━━━━━ RECORDS FOR PROCESSING

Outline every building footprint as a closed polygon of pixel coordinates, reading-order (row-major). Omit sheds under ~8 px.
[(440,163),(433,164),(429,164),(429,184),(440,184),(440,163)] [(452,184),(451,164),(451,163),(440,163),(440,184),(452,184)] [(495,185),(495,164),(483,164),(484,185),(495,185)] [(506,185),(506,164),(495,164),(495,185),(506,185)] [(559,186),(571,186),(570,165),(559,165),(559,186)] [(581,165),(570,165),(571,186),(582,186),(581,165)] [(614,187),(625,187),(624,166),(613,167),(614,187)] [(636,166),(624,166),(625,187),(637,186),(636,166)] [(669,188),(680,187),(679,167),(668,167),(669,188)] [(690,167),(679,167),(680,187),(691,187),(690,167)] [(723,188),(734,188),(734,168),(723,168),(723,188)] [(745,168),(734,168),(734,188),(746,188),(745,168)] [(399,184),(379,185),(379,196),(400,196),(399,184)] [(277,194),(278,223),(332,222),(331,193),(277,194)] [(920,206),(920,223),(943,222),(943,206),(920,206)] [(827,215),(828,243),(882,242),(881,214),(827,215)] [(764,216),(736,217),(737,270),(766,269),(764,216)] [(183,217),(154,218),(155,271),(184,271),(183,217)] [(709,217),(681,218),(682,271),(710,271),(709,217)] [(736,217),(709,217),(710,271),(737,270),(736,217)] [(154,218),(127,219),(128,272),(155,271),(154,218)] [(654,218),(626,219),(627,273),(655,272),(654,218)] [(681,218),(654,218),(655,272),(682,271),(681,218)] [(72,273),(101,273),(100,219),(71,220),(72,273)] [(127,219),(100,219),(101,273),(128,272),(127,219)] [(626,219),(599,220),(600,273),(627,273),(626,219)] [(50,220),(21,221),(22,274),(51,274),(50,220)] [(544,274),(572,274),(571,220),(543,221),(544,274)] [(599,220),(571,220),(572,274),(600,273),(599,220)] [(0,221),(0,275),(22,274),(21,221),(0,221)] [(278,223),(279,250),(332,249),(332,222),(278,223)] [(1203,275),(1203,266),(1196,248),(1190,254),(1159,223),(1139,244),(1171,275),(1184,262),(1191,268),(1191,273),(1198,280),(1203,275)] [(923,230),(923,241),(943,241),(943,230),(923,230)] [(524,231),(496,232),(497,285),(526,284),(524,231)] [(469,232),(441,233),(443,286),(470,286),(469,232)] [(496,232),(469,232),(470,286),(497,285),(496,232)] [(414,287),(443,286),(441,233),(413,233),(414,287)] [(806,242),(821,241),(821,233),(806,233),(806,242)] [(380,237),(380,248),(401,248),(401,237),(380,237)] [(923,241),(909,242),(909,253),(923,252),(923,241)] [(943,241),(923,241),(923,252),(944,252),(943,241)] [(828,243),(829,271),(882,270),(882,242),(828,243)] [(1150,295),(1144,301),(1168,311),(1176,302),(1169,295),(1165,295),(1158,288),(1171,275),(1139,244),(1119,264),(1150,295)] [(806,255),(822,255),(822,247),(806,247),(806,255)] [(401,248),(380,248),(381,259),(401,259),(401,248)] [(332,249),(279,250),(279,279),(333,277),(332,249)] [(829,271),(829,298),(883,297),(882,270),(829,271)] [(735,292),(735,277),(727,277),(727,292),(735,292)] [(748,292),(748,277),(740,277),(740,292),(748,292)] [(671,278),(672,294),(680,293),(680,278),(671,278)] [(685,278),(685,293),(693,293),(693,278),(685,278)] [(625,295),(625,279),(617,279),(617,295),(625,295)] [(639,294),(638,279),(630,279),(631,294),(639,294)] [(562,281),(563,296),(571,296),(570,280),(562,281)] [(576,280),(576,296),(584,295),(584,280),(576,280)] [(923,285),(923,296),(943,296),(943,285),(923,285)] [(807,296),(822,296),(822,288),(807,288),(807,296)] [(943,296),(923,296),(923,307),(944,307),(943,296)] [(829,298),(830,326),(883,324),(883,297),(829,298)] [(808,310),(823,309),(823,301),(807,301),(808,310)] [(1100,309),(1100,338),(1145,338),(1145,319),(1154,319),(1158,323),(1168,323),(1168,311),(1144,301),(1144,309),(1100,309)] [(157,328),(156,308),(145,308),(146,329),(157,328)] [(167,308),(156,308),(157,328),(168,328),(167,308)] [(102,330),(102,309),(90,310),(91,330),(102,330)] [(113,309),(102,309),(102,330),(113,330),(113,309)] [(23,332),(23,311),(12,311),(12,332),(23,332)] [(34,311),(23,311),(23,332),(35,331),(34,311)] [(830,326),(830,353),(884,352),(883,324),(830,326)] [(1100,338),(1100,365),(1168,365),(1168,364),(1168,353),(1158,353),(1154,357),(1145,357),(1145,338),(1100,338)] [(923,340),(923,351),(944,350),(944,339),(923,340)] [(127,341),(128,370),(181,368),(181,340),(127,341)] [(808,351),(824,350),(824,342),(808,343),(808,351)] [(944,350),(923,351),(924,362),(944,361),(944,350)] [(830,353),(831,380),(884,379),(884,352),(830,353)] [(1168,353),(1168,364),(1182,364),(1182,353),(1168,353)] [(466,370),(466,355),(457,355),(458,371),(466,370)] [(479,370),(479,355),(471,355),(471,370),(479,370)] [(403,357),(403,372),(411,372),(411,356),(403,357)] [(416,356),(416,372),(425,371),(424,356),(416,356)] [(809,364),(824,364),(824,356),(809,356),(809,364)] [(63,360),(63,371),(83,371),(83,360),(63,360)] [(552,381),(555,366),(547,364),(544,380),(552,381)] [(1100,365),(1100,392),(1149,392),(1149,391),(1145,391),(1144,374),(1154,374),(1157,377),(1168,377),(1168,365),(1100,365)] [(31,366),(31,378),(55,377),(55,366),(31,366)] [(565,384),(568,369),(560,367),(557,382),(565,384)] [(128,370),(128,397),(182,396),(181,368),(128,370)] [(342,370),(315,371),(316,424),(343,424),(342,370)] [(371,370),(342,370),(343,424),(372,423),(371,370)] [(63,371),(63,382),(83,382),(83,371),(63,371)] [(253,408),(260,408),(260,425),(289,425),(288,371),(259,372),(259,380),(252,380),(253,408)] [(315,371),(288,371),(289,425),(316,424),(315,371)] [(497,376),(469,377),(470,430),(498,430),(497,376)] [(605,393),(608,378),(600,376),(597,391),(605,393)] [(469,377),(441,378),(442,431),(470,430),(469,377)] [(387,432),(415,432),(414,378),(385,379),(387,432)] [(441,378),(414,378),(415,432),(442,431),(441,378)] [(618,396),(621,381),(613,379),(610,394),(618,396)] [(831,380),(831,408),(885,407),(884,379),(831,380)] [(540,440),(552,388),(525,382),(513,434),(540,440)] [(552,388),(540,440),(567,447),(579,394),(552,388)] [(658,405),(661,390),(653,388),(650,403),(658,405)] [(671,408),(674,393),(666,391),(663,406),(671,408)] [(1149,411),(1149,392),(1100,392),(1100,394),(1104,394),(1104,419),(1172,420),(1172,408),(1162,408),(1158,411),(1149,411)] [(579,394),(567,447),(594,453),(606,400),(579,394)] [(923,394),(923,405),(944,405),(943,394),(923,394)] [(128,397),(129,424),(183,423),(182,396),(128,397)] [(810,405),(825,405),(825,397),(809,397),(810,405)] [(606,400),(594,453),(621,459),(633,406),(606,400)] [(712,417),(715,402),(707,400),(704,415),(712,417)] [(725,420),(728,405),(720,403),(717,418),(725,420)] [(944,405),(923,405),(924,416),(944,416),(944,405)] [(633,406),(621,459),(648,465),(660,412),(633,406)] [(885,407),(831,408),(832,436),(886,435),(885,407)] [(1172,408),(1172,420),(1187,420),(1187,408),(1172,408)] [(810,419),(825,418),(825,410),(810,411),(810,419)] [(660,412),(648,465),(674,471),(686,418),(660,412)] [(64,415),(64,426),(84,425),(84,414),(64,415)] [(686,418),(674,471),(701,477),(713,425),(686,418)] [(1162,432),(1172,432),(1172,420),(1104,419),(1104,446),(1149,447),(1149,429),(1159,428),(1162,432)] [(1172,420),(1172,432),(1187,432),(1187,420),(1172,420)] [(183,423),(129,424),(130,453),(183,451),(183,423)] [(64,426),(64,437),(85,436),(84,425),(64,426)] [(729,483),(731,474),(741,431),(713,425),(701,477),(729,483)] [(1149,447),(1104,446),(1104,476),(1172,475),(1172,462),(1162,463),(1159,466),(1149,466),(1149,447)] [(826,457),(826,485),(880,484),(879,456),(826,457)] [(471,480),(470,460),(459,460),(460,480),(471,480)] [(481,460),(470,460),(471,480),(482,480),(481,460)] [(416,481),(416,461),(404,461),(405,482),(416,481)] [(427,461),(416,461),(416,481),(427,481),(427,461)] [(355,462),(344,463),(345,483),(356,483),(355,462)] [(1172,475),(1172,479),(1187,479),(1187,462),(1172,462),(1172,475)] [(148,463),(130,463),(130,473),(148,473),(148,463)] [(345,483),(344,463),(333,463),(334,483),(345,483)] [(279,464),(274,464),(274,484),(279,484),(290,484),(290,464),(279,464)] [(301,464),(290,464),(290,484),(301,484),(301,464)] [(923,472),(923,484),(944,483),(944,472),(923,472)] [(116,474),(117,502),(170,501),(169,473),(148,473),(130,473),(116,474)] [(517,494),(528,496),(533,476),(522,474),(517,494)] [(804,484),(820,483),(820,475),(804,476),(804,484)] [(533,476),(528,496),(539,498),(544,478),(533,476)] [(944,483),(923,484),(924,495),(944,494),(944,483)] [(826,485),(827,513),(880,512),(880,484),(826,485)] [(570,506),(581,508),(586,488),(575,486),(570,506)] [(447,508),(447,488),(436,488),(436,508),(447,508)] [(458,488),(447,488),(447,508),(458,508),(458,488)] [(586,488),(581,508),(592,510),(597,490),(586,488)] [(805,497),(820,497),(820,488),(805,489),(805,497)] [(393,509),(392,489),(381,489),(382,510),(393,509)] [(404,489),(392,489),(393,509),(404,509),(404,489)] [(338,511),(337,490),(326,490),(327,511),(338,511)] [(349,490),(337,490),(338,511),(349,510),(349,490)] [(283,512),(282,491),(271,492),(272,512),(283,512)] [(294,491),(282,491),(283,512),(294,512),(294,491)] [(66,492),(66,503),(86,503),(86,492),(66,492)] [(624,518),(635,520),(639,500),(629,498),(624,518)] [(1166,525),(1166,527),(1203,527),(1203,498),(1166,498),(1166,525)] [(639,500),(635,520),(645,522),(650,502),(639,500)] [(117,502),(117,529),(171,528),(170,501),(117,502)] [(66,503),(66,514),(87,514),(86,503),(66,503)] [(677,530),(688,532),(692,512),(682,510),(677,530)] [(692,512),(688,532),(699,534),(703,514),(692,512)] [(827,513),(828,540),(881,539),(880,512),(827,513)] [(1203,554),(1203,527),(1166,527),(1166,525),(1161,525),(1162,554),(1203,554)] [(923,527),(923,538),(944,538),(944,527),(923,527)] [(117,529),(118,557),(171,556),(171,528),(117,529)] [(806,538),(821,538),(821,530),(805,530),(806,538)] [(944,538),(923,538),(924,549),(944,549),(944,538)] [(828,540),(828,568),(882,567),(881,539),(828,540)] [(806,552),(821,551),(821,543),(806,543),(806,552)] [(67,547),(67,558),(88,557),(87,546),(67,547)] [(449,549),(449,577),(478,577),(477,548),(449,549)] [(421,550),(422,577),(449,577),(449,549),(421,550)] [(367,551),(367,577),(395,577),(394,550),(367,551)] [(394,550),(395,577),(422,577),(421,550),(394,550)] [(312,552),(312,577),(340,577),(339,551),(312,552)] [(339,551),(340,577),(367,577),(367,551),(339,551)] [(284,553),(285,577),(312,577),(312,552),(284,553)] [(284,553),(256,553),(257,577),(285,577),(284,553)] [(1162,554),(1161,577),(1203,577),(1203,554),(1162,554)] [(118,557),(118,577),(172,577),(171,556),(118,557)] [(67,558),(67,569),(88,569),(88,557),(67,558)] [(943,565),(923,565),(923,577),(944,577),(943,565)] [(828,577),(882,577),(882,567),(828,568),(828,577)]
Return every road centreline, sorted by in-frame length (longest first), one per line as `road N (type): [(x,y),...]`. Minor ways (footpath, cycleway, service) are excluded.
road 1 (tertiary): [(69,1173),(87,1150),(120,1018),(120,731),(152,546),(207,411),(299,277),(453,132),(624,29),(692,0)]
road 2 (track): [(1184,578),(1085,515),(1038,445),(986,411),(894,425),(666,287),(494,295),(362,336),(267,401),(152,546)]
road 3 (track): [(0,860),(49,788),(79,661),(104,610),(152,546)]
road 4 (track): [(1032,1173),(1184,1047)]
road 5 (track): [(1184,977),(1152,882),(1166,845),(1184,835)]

━━━━━━━━━━

■ **WORK TO BE COMPLETED**
Starting from the data above, filter for lines with "track" and copy each one.

■ **REPLY**
road 2 (track): [(1184,578),(1085,515),(1038,445),(986,411),(894,425),(666,287),(494,295),(362,336),(267,401),(152,546)]
road 3 (track): [(0,860),(49,788),(79,661),(104,610),(152,546)]
road 4 (track): [(1032,1173),(1184,1047)]
road 5 (track): [(1184,977),(1152,882),(1166,845),(1184,835)]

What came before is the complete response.